▶ Problem statement
Once the line with "RFID pin SS: GP19 -> GP16" is found in the data, output it and each following line exactly, up to and including the line with "TOF pin XSHUT: 16 -> 10", and nothing before or after.

Modification records
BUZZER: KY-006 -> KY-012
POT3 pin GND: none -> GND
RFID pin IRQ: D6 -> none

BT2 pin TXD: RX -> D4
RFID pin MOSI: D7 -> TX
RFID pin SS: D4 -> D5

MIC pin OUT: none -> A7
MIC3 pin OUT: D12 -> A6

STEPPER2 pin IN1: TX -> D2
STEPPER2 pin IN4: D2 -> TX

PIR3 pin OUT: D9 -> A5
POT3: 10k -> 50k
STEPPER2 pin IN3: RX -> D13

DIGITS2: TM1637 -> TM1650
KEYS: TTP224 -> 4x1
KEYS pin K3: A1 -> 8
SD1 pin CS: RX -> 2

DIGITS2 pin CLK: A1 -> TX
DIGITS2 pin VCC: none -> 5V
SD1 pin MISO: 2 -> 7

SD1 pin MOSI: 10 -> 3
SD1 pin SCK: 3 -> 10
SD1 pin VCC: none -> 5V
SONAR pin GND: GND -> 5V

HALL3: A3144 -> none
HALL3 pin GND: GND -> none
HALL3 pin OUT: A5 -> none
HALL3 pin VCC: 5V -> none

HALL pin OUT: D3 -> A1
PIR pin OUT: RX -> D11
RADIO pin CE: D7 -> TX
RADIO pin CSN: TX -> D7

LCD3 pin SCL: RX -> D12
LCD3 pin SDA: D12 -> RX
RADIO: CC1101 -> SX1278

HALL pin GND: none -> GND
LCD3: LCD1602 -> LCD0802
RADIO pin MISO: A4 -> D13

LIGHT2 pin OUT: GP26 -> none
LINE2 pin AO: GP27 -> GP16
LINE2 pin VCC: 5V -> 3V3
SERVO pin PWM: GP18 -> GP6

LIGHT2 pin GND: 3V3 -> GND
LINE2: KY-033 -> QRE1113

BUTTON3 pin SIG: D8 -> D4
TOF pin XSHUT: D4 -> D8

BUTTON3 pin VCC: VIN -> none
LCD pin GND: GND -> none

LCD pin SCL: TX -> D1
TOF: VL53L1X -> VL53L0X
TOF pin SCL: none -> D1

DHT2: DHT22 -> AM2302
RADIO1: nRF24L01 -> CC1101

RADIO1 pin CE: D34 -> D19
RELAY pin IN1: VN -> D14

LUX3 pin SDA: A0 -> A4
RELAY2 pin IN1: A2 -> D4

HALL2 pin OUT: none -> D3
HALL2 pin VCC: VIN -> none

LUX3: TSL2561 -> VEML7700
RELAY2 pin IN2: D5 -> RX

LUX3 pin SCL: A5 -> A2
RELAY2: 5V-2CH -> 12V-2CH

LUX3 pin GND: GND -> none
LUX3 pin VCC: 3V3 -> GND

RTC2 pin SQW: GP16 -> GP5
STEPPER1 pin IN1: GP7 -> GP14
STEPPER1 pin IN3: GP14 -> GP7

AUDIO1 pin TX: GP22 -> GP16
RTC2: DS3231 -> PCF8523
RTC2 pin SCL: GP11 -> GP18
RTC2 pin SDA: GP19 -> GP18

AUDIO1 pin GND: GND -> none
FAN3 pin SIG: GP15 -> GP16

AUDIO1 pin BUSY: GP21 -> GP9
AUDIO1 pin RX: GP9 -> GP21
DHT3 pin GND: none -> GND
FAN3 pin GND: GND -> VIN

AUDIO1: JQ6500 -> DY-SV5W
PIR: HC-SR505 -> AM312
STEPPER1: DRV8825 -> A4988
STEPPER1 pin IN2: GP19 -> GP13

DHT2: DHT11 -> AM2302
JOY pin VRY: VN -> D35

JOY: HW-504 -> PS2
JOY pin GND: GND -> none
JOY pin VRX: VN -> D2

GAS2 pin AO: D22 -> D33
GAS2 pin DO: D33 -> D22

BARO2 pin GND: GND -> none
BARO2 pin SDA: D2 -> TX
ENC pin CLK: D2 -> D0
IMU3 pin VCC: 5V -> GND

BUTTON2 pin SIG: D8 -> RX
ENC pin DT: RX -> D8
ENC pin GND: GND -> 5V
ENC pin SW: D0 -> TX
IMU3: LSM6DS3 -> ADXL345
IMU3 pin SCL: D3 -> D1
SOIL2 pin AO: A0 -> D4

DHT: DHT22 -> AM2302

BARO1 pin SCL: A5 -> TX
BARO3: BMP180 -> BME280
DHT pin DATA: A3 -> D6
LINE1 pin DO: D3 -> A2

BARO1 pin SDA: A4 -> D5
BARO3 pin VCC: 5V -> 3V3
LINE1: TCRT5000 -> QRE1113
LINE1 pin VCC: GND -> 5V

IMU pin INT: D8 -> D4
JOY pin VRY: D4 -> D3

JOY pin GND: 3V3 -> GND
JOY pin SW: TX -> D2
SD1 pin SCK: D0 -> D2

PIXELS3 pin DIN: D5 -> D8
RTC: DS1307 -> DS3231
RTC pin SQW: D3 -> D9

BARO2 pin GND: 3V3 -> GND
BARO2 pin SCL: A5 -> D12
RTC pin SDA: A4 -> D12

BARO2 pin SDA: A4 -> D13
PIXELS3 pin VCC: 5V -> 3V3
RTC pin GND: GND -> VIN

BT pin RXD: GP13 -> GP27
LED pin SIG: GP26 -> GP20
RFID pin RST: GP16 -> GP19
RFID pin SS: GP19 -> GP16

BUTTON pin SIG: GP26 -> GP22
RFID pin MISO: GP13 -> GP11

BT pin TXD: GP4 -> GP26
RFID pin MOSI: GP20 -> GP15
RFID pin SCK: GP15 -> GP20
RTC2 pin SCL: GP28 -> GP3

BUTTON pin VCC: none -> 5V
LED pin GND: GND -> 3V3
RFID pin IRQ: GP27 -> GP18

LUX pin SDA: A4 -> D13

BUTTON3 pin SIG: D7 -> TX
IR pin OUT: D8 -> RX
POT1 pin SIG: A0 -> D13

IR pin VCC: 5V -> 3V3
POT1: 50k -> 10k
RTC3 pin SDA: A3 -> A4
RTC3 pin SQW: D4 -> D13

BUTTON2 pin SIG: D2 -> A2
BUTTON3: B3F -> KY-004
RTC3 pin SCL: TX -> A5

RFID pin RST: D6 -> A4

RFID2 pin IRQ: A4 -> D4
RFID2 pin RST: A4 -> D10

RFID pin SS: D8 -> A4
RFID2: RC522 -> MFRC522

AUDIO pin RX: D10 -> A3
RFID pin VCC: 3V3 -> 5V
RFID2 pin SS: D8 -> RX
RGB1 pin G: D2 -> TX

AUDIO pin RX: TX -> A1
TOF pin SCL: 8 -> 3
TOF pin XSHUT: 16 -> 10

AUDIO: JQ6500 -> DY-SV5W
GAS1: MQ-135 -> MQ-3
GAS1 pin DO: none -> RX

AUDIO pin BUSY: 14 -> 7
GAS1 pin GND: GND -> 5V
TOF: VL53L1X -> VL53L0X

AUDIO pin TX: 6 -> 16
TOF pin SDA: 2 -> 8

▶ Task solution
RFID pin SS: GP19 -> GP16

BUTTON pin SIG: GP26 -> GP22
RFID pin MISO: GP13 -> GP11

BT pin TXD: GP4 -> GP26
RFID pin MOSI: GP20 -> GP15
RFID pin SCK: GP15 -> GP20
RTC2 pin SCL: GP28 -> GP3

BUTTON pin VCC: none -> 5V
LED pin GND: GND -> 3V3
RFID pin IRQ: GP27 -> GP18

LUX pin SDA: A4 -> D13

BUTTON3 pin SIG: D7 -> TX
IR pin OUT: D8 -> RX
POT1 pin SIG: A0 -> D13

IR pin VCC: 5V -> 3V3
POT1: 50k -> 10k
RTC3 pin SDA: A3 -> A4
RTC3 pin SQW: D4 -> D13

BUTTON2 pin SIG: D2 -> A2
BUTTON3: B3F -> KY-004
RTC3 pin SCL: TX -> A5

RFID pin RST: D6 -> A4

RFID2 pin IRQ: A4 -> D4
RFID2 pin RST: A4 -> D10

RFID pin SS: D8 -> A4
RFID2: RC522 -> MFRC522

AUDIO pin RX: D10 -> A3
RFID pin VCC: 3V3 -> 5V
RFID2 pin SS: D8 -> RX
RGB1 pin G: D2 -> TX

AUDIO pin RX: TX -> A1
TOF pin SCL: 8 -> 3
TOF pin XSHUT: 16 -> 10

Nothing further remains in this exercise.